Write out the material below word for word, from its first line through the line that contains "This screenshot has height=540, width=960. What", and stop there.

[Provided records]

=== Section Start ===

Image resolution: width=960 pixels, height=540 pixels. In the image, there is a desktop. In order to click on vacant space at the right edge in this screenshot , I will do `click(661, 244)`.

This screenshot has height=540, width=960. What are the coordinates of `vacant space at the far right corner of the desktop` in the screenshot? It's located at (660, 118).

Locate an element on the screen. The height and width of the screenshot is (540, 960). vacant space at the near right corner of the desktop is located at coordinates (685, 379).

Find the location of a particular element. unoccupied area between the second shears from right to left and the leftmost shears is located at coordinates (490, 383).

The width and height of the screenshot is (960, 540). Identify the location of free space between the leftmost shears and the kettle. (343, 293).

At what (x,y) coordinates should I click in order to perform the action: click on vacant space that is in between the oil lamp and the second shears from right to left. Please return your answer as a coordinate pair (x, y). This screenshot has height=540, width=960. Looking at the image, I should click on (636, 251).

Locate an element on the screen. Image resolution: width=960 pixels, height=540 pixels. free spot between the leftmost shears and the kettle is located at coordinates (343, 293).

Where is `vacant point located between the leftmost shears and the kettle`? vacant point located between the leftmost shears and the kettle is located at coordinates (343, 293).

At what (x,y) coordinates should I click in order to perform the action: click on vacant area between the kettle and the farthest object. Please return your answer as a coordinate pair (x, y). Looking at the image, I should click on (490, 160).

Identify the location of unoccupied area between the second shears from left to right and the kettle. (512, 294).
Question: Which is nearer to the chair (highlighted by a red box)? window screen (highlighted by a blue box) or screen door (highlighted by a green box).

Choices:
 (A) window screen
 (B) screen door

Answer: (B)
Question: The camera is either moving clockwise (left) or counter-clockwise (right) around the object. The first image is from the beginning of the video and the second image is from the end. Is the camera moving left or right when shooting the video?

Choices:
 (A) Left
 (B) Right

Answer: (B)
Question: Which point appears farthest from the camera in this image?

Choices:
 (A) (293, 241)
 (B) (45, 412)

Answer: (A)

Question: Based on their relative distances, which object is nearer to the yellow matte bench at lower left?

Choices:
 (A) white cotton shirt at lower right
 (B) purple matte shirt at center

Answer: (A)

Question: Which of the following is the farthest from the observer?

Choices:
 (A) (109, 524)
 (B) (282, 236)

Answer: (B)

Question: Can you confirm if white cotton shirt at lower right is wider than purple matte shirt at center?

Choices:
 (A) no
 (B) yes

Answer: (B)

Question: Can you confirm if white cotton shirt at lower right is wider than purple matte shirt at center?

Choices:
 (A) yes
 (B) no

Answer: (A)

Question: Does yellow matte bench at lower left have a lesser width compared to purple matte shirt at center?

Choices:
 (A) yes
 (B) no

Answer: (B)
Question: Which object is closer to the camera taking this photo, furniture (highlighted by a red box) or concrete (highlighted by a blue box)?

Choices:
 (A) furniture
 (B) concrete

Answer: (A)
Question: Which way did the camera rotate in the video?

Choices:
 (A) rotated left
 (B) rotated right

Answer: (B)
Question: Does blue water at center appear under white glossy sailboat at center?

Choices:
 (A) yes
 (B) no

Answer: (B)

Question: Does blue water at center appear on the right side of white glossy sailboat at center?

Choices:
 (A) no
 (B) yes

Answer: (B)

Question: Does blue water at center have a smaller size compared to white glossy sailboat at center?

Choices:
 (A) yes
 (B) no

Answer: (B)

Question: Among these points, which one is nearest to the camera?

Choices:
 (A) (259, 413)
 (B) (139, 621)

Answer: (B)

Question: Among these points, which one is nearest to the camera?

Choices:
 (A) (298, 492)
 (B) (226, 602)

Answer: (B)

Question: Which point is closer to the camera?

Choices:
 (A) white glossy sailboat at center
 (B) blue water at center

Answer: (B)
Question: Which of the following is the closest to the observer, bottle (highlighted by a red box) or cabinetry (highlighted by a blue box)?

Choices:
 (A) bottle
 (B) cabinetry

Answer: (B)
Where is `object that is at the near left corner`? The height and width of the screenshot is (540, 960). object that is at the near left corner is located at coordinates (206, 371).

=== Section End ===

[Response box]
Image resolution: width=960 pixels, height=540 pixels. In the image, there is a desktop. In order to click on vacant space at the right edge in this screenshot , I will do `click(661, 244)`.

This screenshot has height=540, width=960. What are the coordinates of `vacant space at the far right corner of the desktop` in the screenshot? It's located at (660, 118).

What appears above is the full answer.